### Exercise brief
When you write out the listing, keep each word exactly as it stands but include none of its images.

### Dataset excerpt
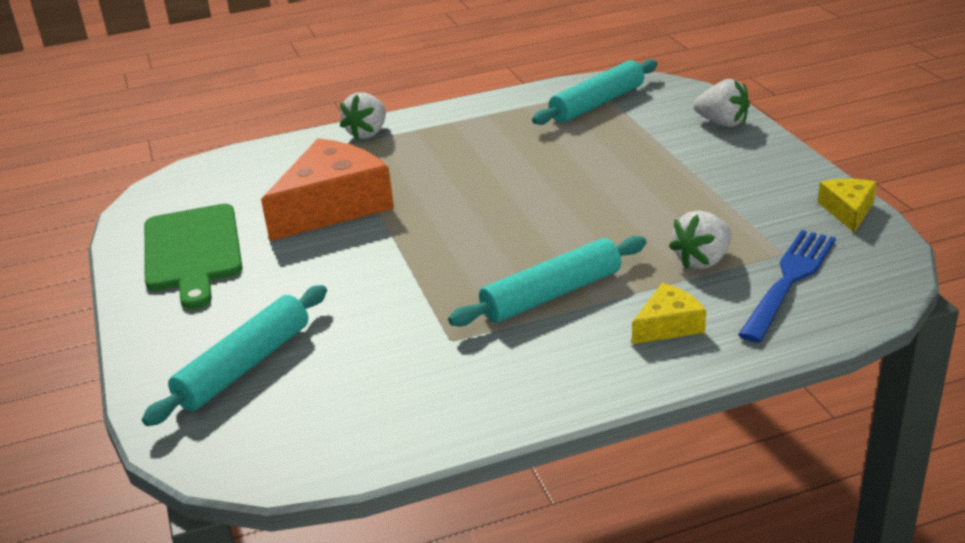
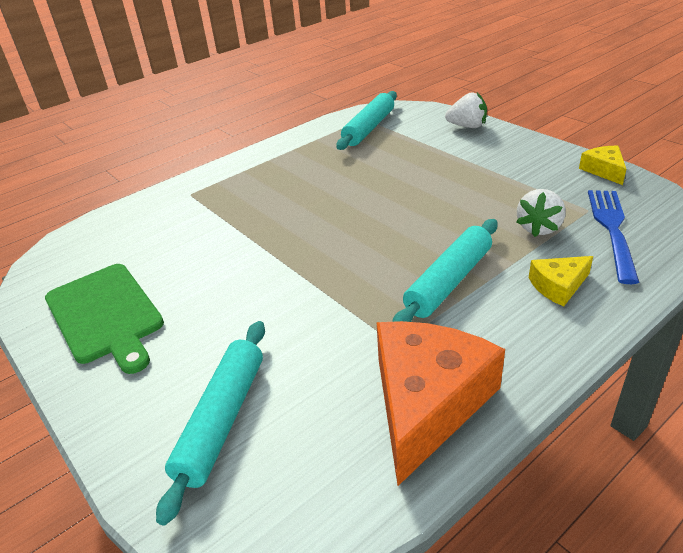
camera: 20 degrees left, 5 degrees up
(333, 206) = (213, 246): orange cheese -> orange cheese (427, 402)
(367, 133) = (205, 181): white strawberry -> none
(668, 325) = (558, 286): yellow cheese -> yellow cheese turned 150 degrees counterclockwise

### Task response
camera: 20 degrees left, 5 degrees up
(333, 206) = (213, 246): orange cheese -> orange cheese (427, 402)
(367, 133) = (205, 181): white strawberry -> none
(668, 325) = (558, 286): yellow cheese -> yellow cheese turned 150 degrees counterclockwise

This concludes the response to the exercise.